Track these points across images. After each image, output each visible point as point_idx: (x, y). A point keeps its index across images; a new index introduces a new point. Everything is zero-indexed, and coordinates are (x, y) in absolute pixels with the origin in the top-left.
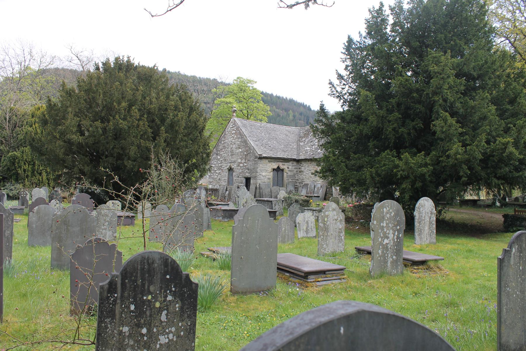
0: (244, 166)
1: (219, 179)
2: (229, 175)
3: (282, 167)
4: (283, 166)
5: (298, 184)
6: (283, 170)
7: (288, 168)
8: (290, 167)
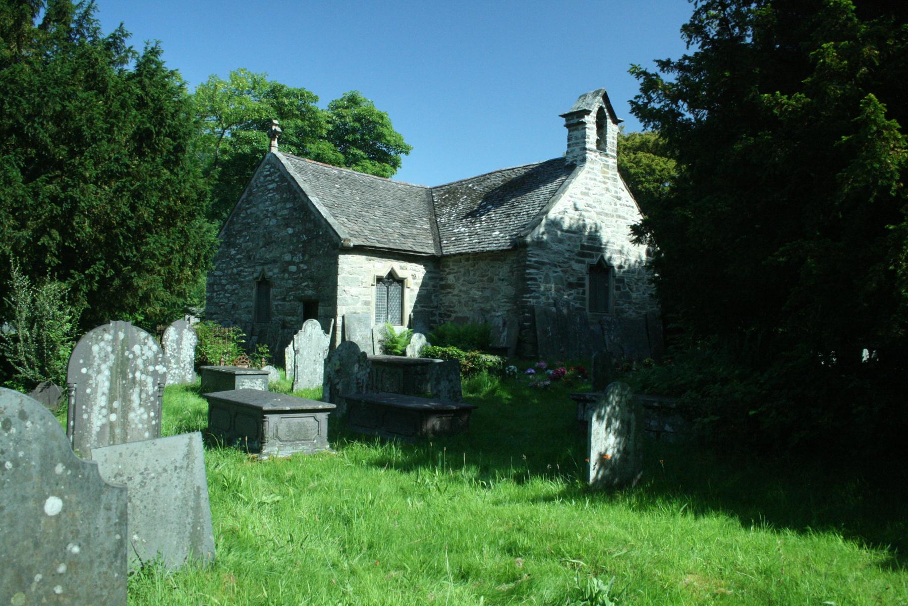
0: (299, 270)
1: (234, 306)
2: (259, 293)
3: (401, 274)
5: (437, 318)
6: (401, 282)
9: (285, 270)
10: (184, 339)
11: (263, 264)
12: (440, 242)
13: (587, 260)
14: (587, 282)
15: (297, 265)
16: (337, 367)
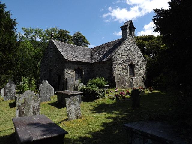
7: (85, 68)
8: (86, 68)
9: (54, 68)
10: (12, 87)
12: (92, 60)
13: (128, 63)
15: (56, 66)
16: (23, 102)
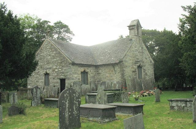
4: (88, 70)
5: (96, 82)
6: (87, 73)
9: (54, 71)
11: (47, 69)
13: (137, 65)
14: (137, 70)
16: (100, 97)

·····

→ Exercise aim
Copy every row above without any changes, omitting the picture lines.

→ Solution below
Track these points across images. After each image, output each visible point as point_idx: (x, y). A point keeps its index across images; a new index introduces a new point. Everything is zero-indexed, and coordinates are (x, y) in absolute pixels with the origin in the top-left.
0: (244, 166)
1: (219, 179)
2: (229, 175)
3: (282, 167)
4: (283, 166)
5: (298, 184)
6: (283, 170)
7: (288, 168)
8: (290, 167)
0: (299, 270)
1: (234, 306)
2: (259, 293)
3: (401, 274)
5: (437, 318)
6: (401, 282)
9: (285, 270)
10: (184, 339)
11: (263, 264)
12: (440, 242)
13: (587, 260)
14: (587, 282)
15: (297, 265)
16: (337, 367)
7: (85, 68)
8: (86, 68)
9: (54, 68)
10: (12, 87)
12: (92, 60)
13: (128, 63)
15: (56, 66)
16: (23, 102)
4: (88, 70)
5: (96, 82)
6: (87, 73)
9: (54, 71)
11: (47, 69)
13: (137, 65)
14: (137, 70)
16: (100, 97)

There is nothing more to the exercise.